### What is needed
Copy out again, unchanged, the listing below from the line that has "blue glue stick: 6 -> 7" through the line that has "yellow glue stick: 5 -> 8".
======== Records supplied
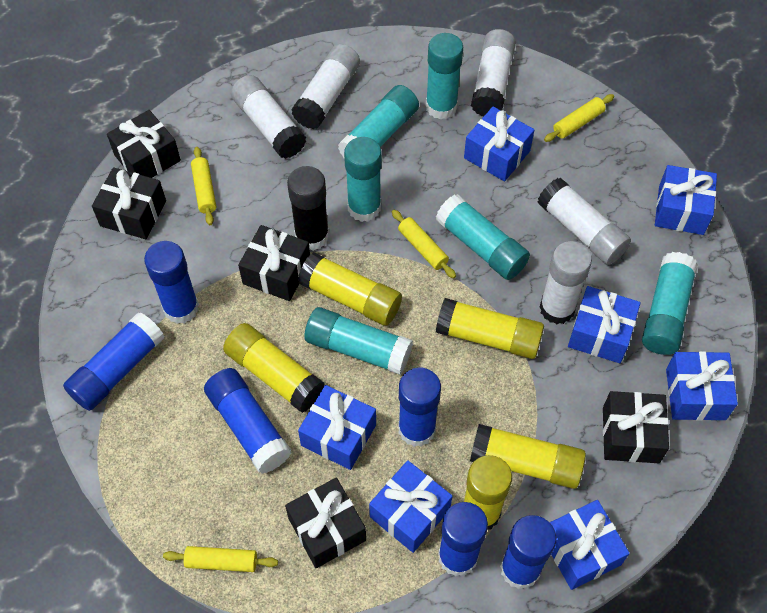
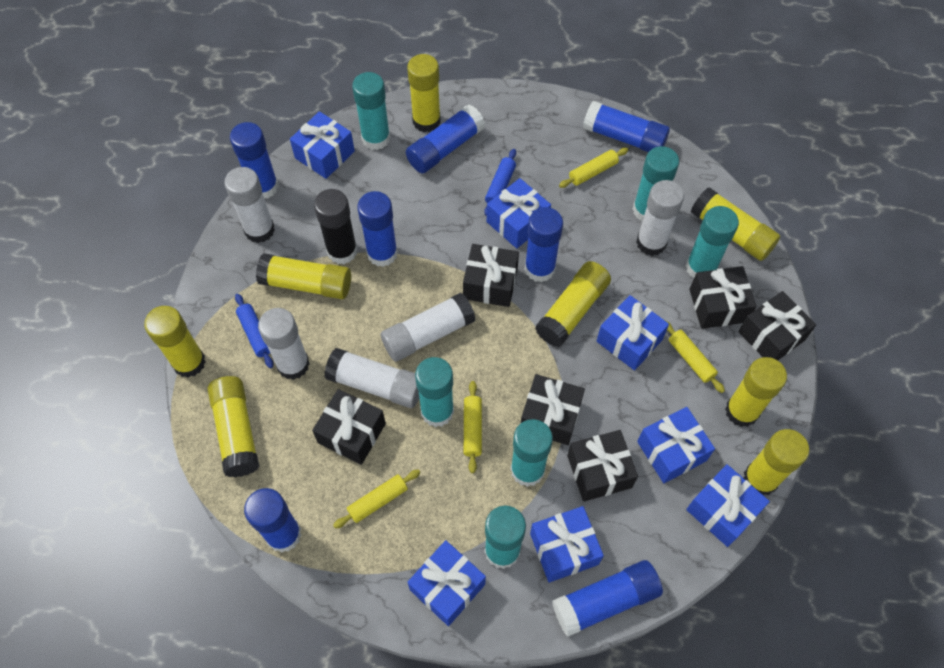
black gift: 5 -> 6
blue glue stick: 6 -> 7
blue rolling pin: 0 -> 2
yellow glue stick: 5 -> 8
================
======== Records supplied
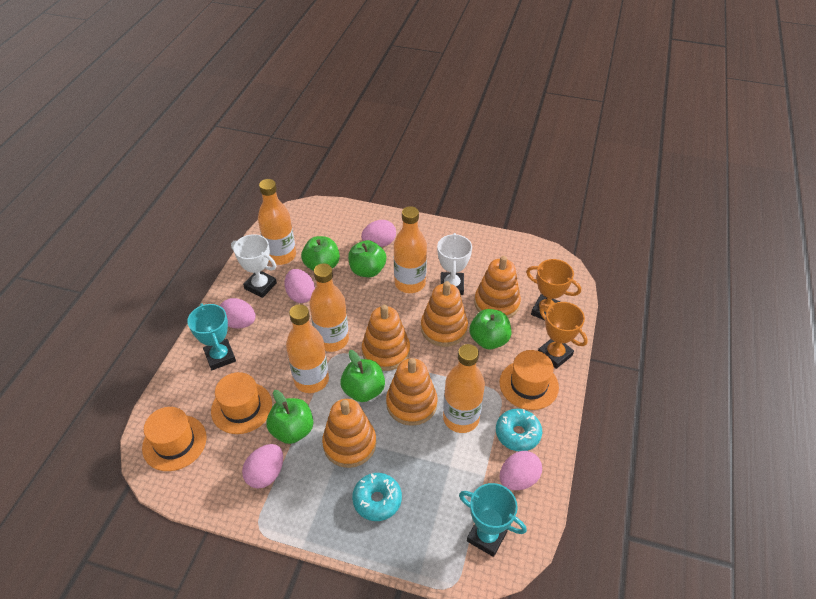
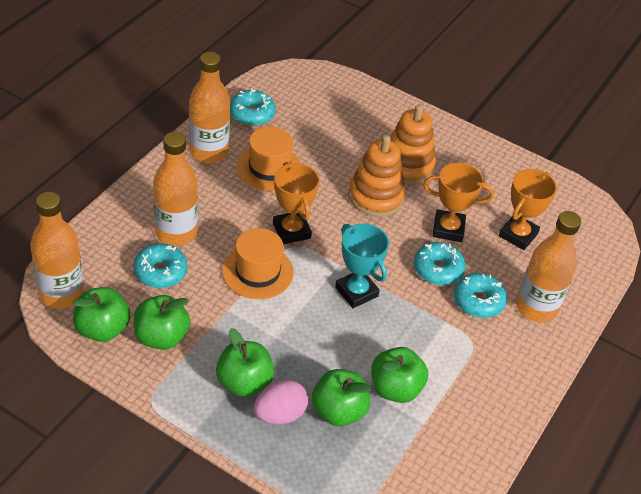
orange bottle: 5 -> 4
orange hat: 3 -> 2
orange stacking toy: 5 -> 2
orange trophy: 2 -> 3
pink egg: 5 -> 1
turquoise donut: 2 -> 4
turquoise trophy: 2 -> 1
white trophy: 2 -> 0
================
### Output
blue glue stick: 6 -> 7
blue rolling pin: 0 -> 2
yellow glue stick: 5 -> 8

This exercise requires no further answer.